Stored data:
######
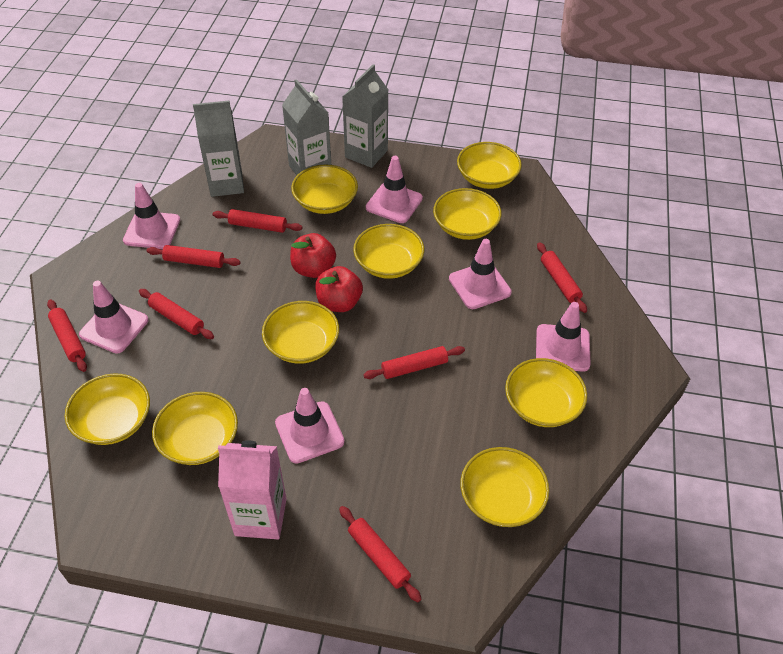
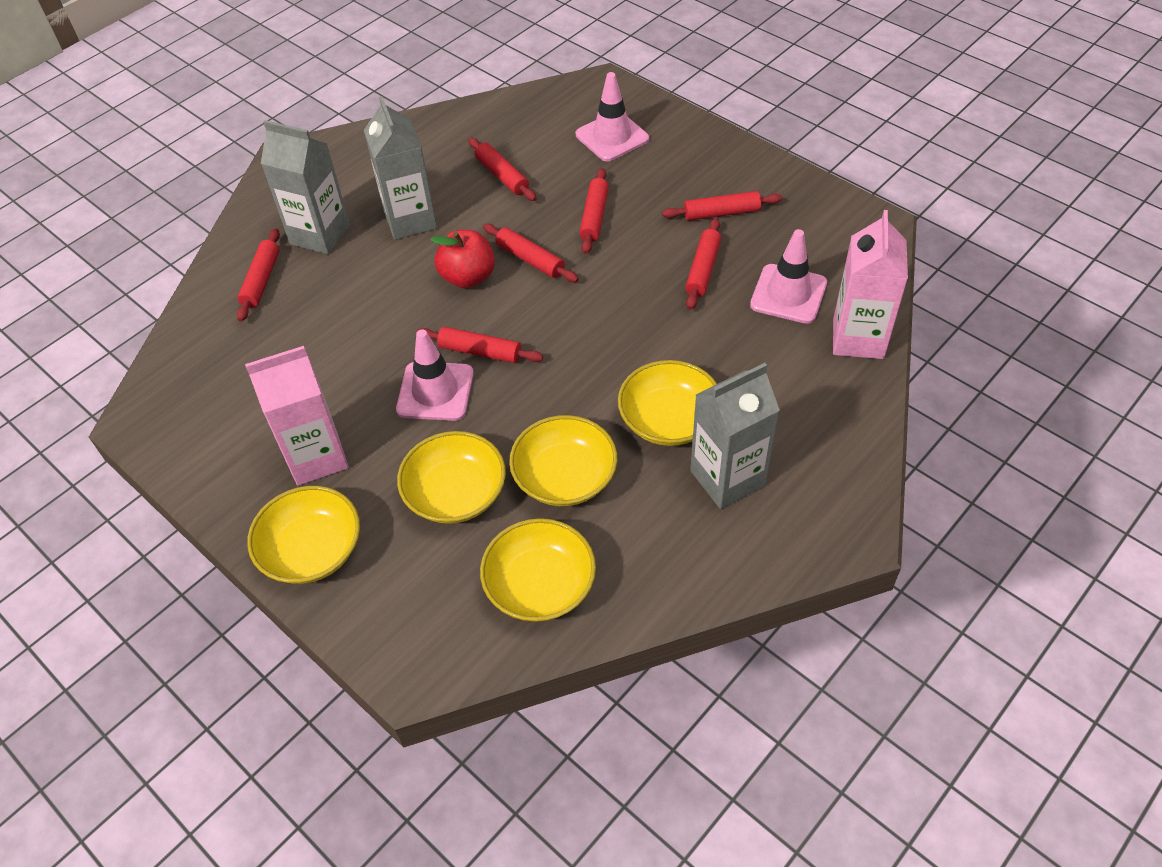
pink carton: 1 -> 2
pink traffic cone: 6 -> 3
red apple: 2 -> 1
yellow bowl: 9 -> 5

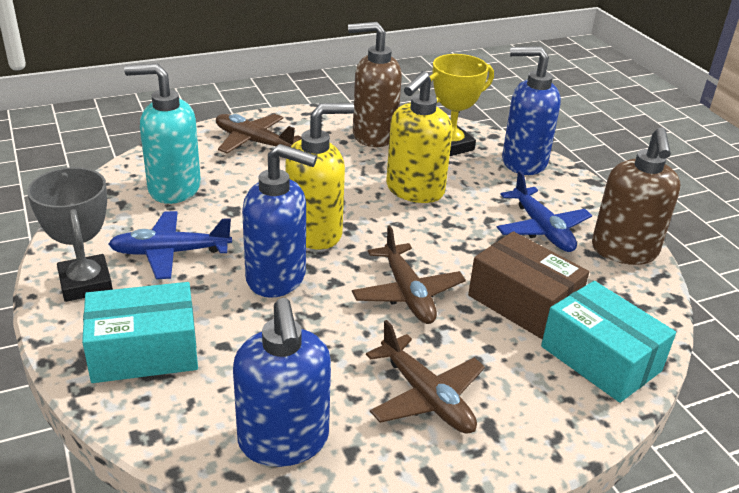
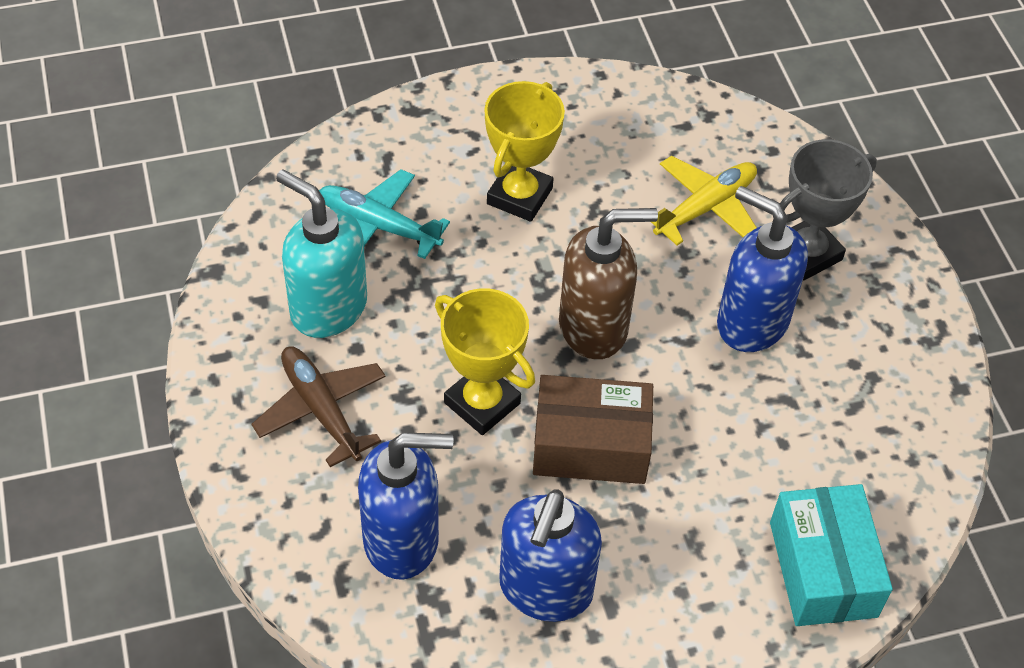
blue plane: 2 -> 0
brown plane: 3 -> 1
brown soap dispenser: 2 -> 1
turquoise box: 2 -> 1
turquoise plane: 0 -> 1
yellow plane: 0 -> 1
yellow soap dispenser: 2 -> 0
yellow trophy: 1 -> 2

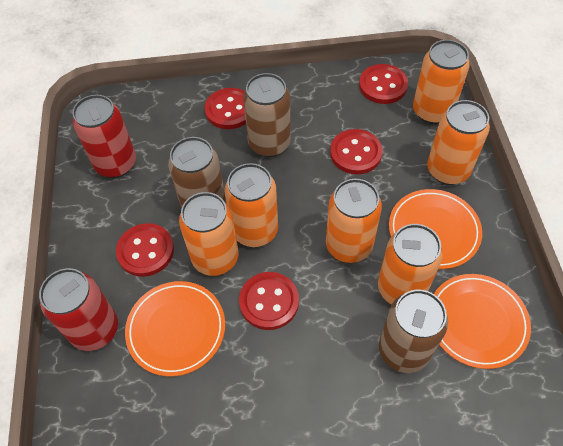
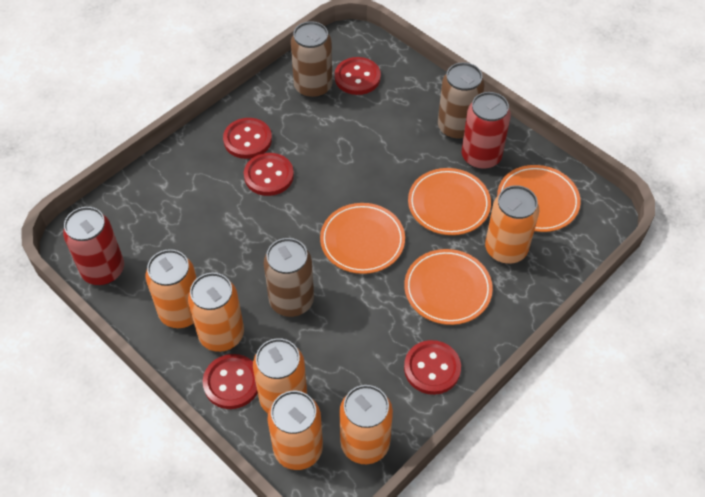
orange plate: 3 -> 4

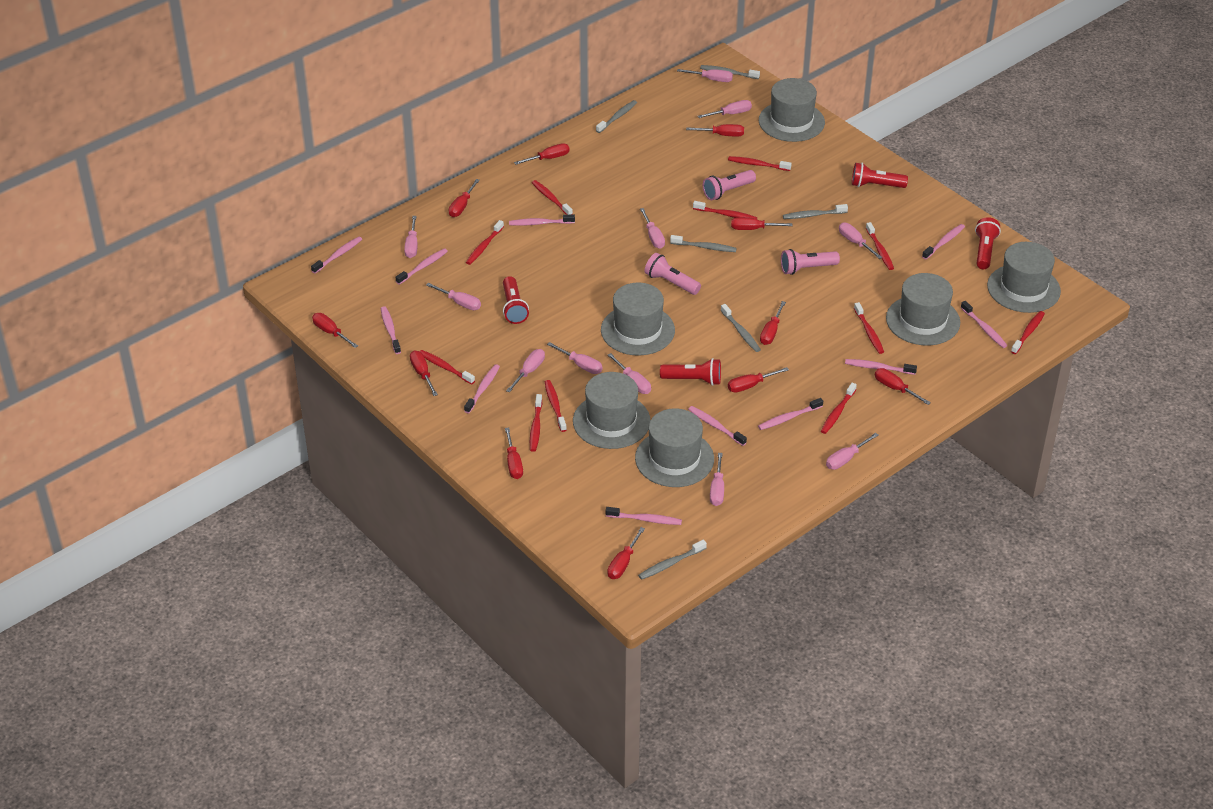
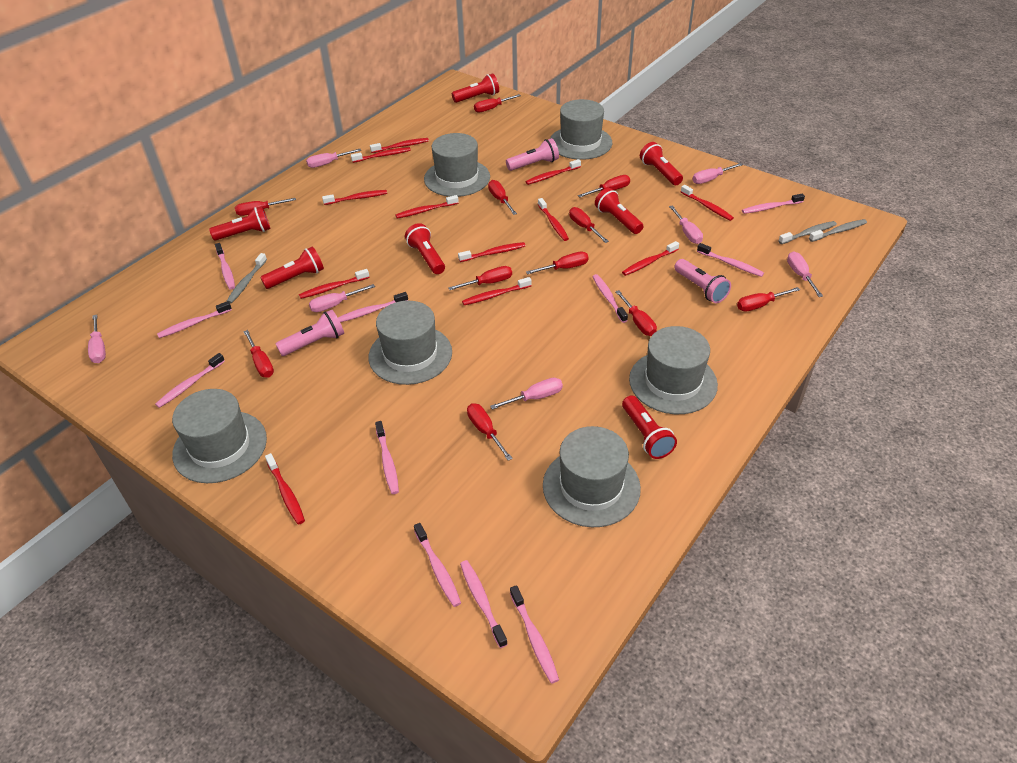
grey toothbrush: 6 -> 3
pink screwdriver: 11 -> 7
red flashlight: 4 -> 7
red toothbrush: 11 -> 12

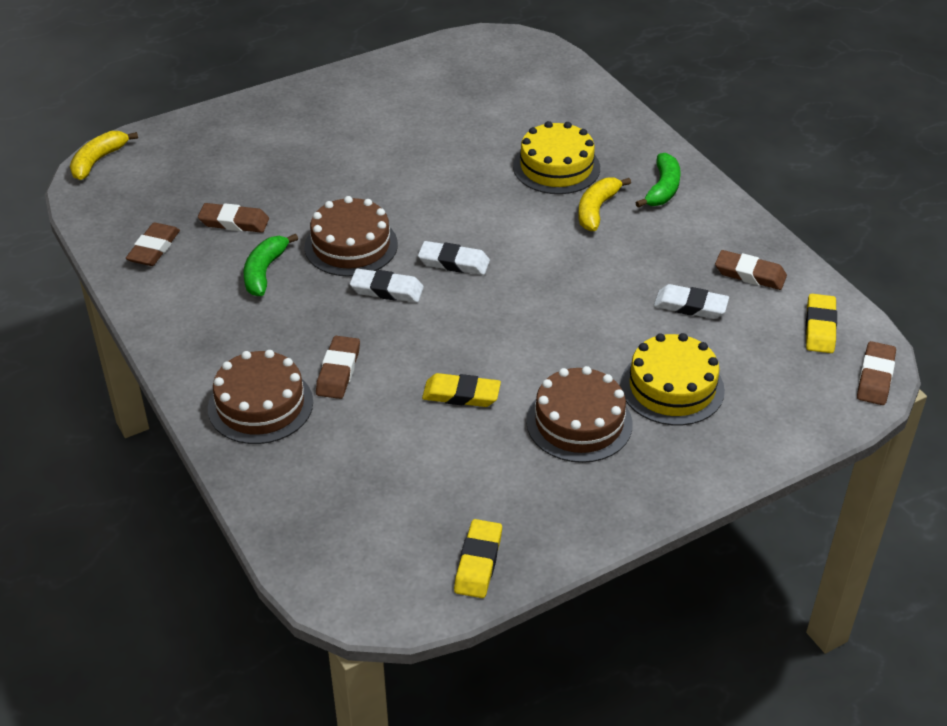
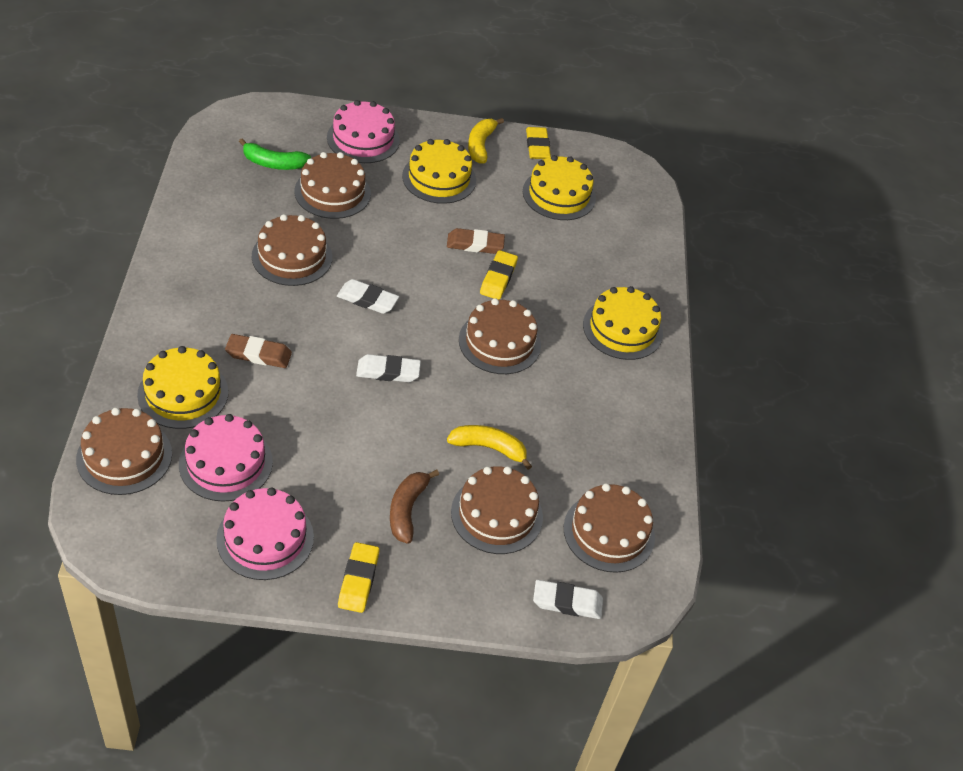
brown banana: 0 -> 1
brown cake: 3 -> 6
brown eraser: 5 -> 2
green banana: 2 -> 1
pink cake: 0 -> 3
yellow cake: 2 -> 4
######
■ EXERCISE
Whatever the records hold apart from pictures should be repeated exactly.

■ EXERCISE ANSWER
pink carton: 1 -> 2
pink traffic cone: 6 -> 3
red apple: 2 -> 1
yellow bowl: 9 -> 5

blue plane: 2 -> 0
brown plane: 3 -> 1
brown soap dispenser: 2 -> 1
turquoise box: 2 -> 1
turquoise plane: 0 -> 1
yellow plane: 0 -> 1
yellow soap dispenser: 2 -> 0
yellow trophy: 1 -> 2

orange plate: 3 -> 4

grey toothbrush: 6 -> 3
pink screwdriver: 11 -> 7
red flashlight: 4 -> 7
red toothbrush: 11 -> 12

brown banana: 0 -> 1
brown cake: 3 -> 6
brown eraser: 5 -> 2
green banana: 2 -> 1
pink cake: 0 -> 3
yellow cake: 2 -> 4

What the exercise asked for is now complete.